> [EXERCISE DIRECTIONS]: Go through the records, and copy each line in which the string "green" is present.

> [DATA FOR THE TASK]:
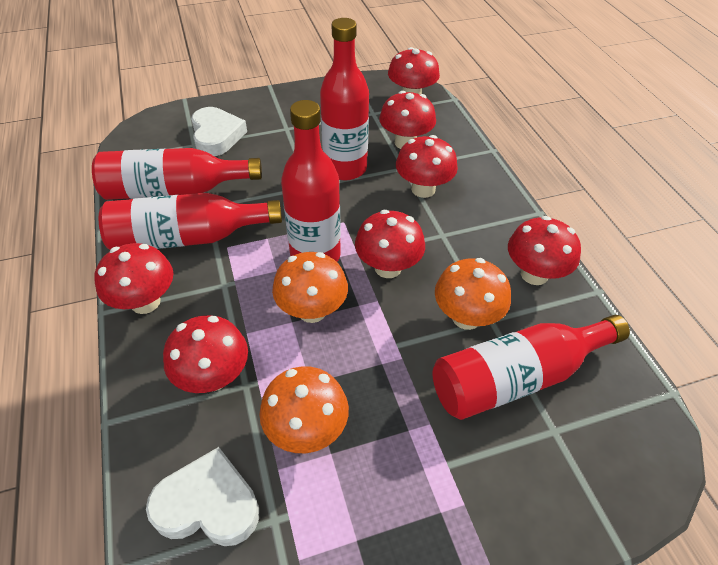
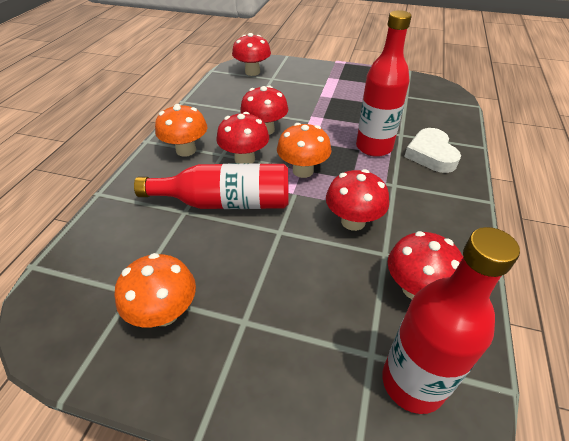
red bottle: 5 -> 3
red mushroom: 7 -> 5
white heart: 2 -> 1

---

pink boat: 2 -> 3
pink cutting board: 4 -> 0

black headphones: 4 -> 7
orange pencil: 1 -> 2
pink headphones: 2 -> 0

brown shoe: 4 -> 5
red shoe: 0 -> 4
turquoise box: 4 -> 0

---

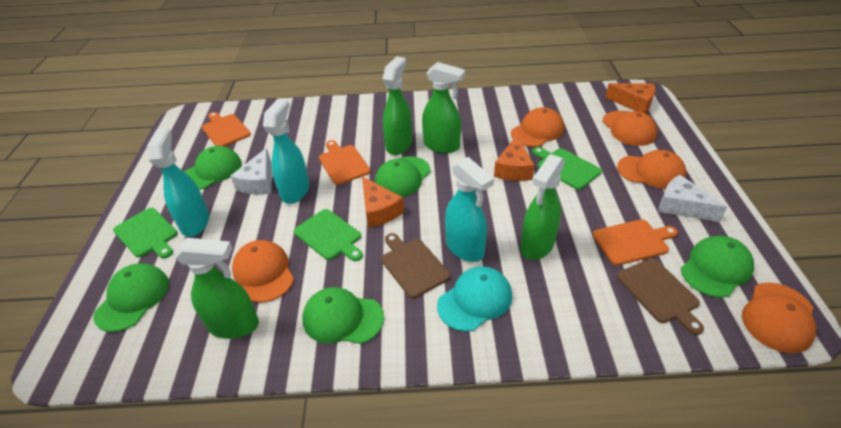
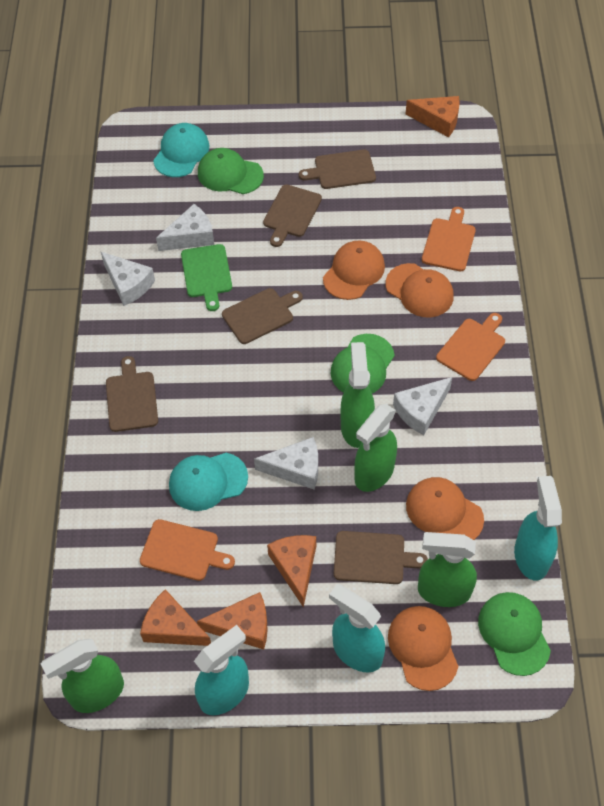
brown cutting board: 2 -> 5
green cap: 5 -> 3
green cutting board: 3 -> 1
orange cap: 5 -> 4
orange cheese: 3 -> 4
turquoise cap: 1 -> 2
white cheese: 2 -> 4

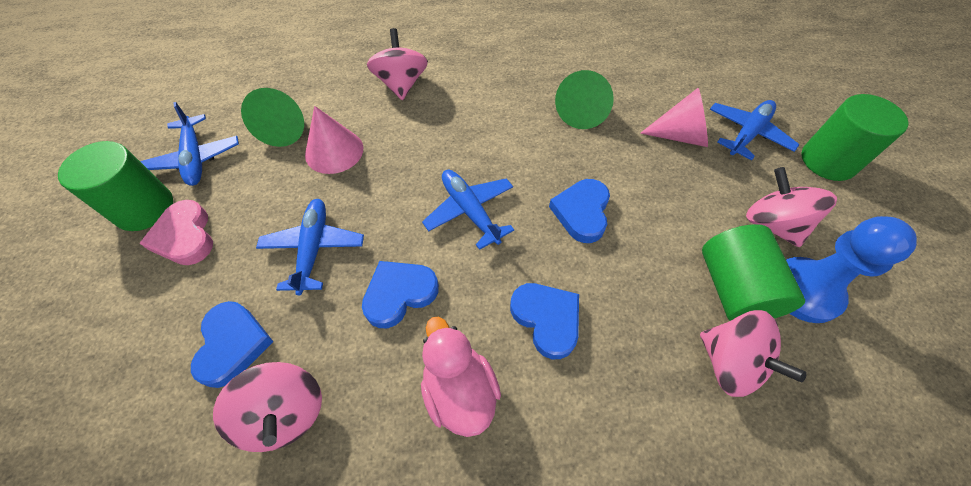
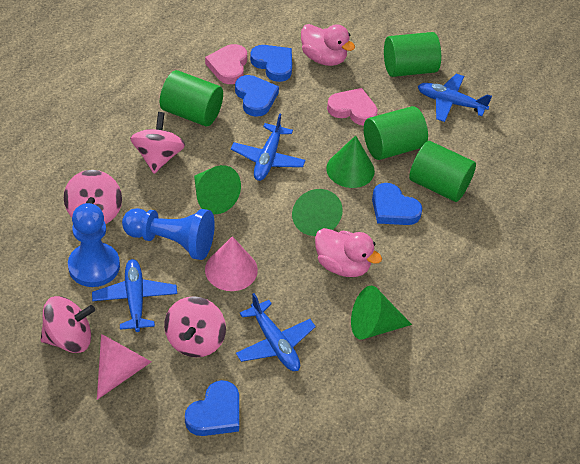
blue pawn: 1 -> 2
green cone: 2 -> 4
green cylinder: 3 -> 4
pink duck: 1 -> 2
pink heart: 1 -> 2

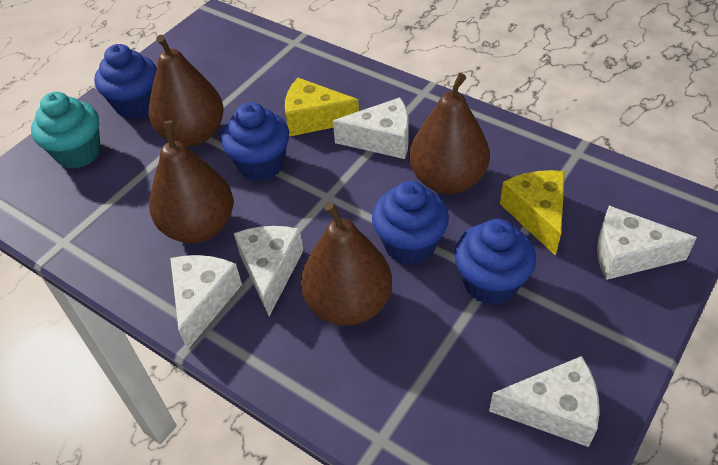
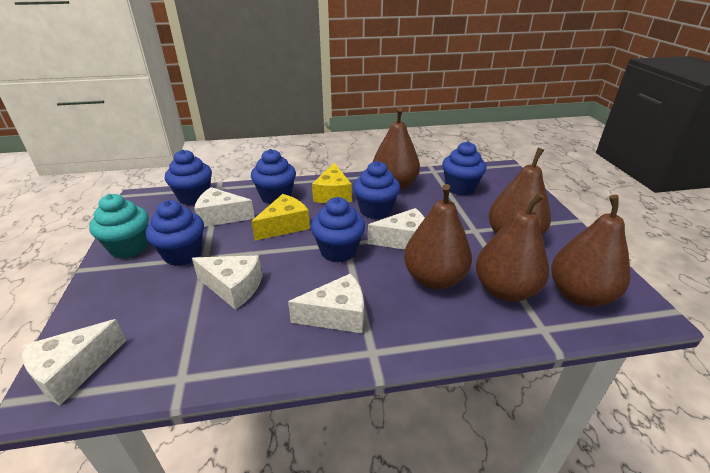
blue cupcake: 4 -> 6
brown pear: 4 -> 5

> [RESULT OF THE TASK]:
green cap: 5 -> 3
green cutting board: 3 -> 1
green cone: 2 -> 4
green cylinder: 3 -> 4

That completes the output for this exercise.